### [Aim of the exercise]
Set down the data below in full and exactly, minus the pictures.

Data excerpt START

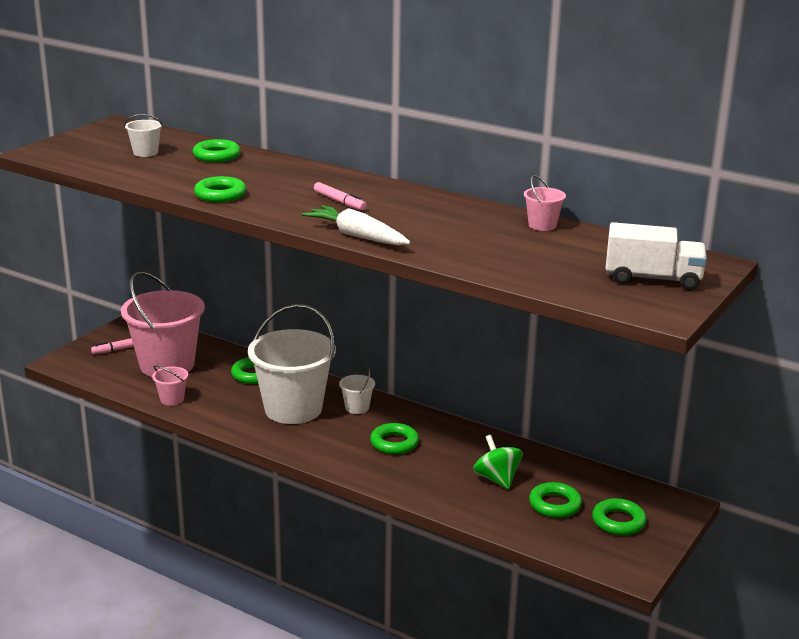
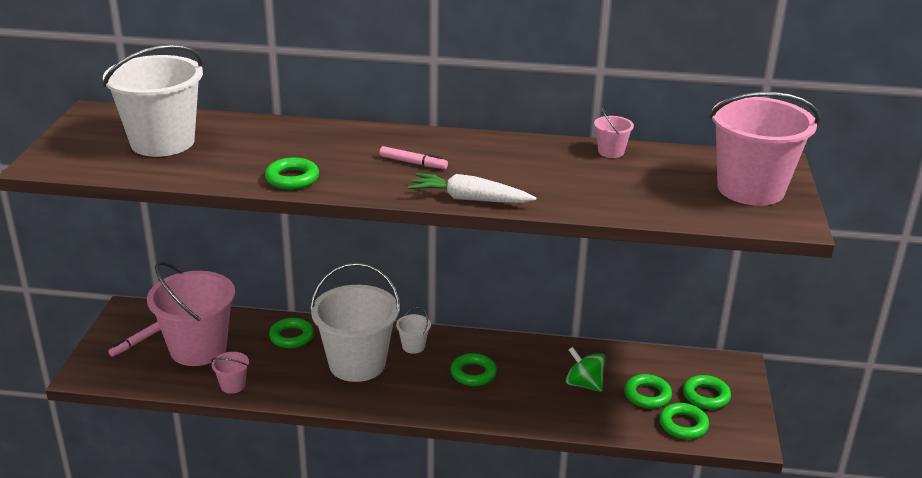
camera: 25 degrees left, 5 degrees up
(145, 153) = (162, 142): white bucket -> white bucket, size x2.40
(216, 156) = (240, 132): green ring -> green ring (683, 425)
(652, 279) = (750, 189): white truck -> pink bucket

Data excerpt END

### [Response]
camera: 25 degrees left, 5 degrees up
(145, 153) = (162, 142): white bucket -> white bucket, size x2.40
(216, 156) = (240, 132): green ring -> green ring (683, 425)
(652, 279) = (750, 189): white truck -> pink bucket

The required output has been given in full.